GOAL OF THE EXERCISE:
Once you reach the line containing "R10: 15k (MID, VX) -> 15k (INV, MID)" in the data below, restate each line word for word up to and including the one containing "R214: 68k (AC2, MID) -> 68k (IC204/in-, MID)".

AVAILABLE DATA:
※

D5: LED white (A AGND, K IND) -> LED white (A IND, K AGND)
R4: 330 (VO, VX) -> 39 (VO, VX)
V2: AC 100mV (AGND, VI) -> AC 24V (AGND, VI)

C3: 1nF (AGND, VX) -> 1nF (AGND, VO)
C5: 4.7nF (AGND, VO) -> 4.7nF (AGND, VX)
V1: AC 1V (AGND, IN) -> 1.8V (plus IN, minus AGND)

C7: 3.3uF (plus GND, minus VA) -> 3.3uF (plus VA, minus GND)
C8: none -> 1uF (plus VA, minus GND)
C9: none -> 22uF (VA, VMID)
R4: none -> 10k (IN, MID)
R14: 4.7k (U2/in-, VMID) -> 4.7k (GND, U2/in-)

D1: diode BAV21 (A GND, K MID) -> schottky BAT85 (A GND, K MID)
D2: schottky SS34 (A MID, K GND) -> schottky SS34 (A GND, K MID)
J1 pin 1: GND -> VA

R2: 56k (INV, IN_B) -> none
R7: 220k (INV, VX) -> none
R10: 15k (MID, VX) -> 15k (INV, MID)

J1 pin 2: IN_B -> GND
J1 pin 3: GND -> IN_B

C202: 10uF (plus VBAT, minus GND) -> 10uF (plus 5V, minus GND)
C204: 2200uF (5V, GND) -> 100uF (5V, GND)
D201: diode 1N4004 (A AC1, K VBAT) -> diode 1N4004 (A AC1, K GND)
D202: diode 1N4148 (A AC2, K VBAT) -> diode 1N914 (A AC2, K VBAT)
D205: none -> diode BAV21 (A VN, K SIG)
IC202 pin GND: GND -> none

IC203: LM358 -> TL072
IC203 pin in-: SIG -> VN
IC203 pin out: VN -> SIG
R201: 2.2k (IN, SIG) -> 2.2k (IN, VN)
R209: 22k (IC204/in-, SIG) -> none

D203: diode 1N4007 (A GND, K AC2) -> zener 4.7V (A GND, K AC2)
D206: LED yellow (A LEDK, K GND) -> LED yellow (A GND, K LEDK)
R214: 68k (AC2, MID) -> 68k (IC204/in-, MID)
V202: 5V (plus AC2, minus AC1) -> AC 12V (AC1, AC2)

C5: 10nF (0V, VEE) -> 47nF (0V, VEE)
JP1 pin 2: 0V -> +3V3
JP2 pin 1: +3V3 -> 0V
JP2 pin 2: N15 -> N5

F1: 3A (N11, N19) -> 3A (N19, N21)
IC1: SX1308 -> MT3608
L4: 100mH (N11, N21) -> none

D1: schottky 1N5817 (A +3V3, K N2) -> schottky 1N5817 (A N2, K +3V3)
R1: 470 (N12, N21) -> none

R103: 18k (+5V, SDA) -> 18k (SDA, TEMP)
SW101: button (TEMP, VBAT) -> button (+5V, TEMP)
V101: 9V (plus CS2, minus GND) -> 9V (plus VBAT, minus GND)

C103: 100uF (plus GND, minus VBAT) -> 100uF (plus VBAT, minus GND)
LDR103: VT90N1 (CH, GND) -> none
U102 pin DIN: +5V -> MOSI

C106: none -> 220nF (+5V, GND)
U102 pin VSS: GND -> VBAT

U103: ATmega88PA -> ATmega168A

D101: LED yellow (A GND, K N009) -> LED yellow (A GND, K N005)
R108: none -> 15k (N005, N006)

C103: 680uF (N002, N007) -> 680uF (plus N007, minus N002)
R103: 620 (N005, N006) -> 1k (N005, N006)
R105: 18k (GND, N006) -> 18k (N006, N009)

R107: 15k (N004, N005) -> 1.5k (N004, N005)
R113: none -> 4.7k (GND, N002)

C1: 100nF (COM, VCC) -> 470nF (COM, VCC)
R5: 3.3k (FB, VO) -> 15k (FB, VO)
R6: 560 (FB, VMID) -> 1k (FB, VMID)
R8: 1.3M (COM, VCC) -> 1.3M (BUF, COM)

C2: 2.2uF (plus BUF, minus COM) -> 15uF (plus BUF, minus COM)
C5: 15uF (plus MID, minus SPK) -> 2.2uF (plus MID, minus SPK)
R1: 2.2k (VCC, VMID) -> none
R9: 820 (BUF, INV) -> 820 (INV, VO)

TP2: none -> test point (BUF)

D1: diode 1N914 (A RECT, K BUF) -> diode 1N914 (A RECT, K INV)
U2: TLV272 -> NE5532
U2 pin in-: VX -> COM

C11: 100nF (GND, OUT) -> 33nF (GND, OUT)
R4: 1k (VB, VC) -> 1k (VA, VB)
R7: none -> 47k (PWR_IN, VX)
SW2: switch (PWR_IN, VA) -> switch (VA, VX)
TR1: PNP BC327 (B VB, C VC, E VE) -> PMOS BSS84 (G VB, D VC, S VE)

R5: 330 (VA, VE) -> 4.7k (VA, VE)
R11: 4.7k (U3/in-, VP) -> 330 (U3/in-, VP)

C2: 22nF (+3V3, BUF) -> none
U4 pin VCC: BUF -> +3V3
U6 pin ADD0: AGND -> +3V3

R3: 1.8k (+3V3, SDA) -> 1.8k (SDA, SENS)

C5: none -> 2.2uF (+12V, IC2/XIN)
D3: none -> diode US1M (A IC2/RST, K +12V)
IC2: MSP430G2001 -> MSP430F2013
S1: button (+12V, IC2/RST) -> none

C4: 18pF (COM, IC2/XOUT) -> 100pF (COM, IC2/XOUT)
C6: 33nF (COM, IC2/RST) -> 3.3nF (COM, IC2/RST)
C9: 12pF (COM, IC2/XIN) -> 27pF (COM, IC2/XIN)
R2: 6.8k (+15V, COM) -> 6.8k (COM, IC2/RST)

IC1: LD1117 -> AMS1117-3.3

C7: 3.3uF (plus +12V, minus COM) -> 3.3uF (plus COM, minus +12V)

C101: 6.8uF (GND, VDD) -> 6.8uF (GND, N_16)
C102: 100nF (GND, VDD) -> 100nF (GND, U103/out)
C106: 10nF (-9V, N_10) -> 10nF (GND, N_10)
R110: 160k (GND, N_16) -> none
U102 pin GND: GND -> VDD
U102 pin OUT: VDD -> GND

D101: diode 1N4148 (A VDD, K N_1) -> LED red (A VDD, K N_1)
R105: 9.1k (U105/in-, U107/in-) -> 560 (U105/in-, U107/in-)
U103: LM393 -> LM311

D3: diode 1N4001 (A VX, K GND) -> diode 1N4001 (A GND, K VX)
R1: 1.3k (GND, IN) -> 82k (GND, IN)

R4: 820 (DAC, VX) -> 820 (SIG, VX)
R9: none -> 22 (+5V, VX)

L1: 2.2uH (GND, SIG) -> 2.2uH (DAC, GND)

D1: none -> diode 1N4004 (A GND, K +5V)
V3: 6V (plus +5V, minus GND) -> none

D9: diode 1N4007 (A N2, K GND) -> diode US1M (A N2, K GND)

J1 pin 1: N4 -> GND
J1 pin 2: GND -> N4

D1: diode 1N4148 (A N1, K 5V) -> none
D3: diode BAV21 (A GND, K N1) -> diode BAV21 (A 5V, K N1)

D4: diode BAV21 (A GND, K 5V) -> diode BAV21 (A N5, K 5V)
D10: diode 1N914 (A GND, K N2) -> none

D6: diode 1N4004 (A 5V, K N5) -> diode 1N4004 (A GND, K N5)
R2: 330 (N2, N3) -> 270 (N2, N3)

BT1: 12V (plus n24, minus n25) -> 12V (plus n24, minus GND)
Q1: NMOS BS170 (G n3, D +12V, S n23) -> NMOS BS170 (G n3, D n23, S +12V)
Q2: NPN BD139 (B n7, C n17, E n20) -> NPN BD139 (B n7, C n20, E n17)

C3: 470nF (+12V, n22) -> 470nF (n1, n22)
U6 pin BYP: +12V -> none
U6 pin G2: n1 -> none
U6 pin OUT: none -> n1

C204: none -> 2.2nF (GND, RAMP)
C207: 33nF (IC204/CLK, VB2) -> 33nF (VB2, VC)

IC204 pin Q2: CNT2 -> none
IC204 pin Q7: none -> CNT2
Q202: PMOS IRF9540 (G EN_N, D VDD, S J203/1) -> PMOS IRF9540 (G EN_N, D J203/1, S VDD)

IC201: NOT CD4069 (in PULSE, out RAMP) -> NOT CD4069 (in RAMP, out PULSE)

※

SOLUTION TO THIS EXERCISE:
R10: 15k (MID, VX) -> 15k (INV, MID)

J1 pin 2: IN_B -> GND
J1 pin 3: GND -> IN_B

C202: 10uF (plus VBAT, minus GND) -> 10uF (plus 5V, minus GND)
C204: 2200uF (5V, GND) -> 100uF (5V, GND)
D201: diode 1N4004 (A AC1, K VBAT) -> diode 1N4004 (A AC1, K GND)
D202: diode 1N4148 (A AC2, K VBAT) -> diode 1N914 (A AC2, K VBAT)
D205: none -> diode BAV21 (A VN, K SIG)
IC202 pin GND: GND -> none

IC203: LM358 -> TL072
IC203 pin in-: SIG -> VN
IC203 pin out: VN -> SIG
R201: 2.2k (IN, SIG) -> 2.2k (IN, VN)
R209: 22k (IC204/in-, SIG) -> none

D203: diode 1N4007 (A GND, K AC2) -> zener 4.7V (A GND, K AC2)
D206: LED yellow (A LEDK, K GND) -> LED yellow (A GND, K LEDK)
R214: 68k (AC2, MID) -> 68k (IC204/in-, MID)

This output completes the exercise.